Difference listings

• • • •

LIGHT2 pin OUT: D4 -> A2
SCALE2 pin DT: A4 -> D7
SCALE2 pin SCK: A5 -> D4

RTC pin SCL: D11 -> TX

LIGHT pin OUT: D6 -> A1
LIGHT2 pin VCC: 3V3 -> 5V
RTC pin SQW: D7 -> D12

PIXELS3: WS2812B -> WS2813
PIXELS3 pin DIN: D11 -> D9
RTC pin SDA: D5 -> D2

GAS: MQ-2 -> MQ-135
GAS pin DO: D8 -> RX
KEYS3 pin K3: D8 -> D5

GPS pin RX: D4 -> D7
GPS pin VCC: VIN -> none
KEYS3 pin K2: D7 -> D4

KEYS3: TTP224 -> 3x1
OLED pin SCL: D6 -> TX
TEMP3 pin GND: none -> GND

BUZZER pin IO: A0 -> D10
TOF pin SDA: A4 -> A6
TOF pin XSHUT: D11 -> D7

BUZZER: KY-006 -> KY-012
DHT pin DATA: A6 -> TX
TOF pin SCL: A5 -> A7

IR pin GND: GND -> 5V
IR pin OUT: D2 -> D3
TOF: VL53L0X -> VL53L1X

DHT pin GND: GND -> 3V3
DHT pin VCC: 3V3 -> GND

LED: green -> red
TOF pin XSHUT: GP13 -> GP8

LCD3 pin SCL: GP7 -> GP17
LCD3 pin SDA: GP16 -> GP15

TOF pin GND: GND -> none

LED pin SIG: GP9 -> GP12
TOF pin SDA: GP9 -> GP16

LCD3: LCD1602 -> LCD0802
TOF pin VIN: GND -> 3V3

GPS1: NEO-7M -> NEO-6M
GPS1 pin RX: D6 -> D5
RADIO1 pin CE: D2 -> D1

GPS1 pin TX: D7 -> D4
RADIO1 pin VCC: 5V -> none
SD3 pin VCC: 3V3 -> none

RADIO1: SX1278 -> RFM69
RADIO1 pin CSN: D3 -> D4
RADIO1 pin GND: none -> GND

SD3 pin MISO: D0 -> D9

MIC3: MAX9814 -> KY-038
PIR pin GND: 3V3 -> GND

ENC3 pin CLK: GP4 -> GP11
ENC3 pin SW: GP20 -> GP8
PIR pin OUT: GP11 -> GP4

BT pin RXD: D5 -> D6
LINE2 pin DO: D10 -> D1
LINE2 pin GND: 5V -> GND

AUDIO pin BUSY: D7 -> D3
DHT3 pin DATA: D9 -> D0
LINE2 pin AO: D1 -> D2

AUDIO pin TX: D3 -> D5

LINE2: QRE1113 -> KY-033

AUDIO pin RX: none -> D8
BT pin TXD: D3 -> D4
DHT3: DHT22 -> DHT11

• • • •

### Instructions for the task
Once the line with "GPS1 pin RX: D6 -> D5" is found, write out that line and every one after it through the last line of the records, exactly and with nothing else.

### Final answer
GPS1 pin RX: D6 -> D5
RADIO1 pin CE: D2 -> D1

GPS1 pin TX: D7 -> D4
RADIO1 pin VCC: 5V -> none
SD3 pin VCC: 3V3 -> none

RADIO1: SX1278 -> RFM69
RADIO1 pin CSN: D3 -> D4
RADIO1 pin GND: none -> GND

SD3 pin MISO: D0 -> D9

MIC3: MAX9814 -> KY-038
PIR pin GND: 3V3 -> GND

ENC3 pin CLK: GP4 -> GP11
ENC3 pin SW: GP20 -> GP8
PIR pin OUT: GP11 -> GP4

BT pin RXD: D5 -> D6
LINE2 pin DO: D10 -> D1
LINE2 pin GND: 5V -> GND

AUDIO pin BUSY: D7 -> D3
DHT3 pin DATA: D9 -> D0
LINE2 pin AO: D1 -> D2

AUDIO pin TX: D3 -> D5

LINE2: QRE1113 -> KY-033

AUDIO pin RX: none -> D8
BT pin TXD: D3 -> D4
DHT3: DHT22 -> DHT11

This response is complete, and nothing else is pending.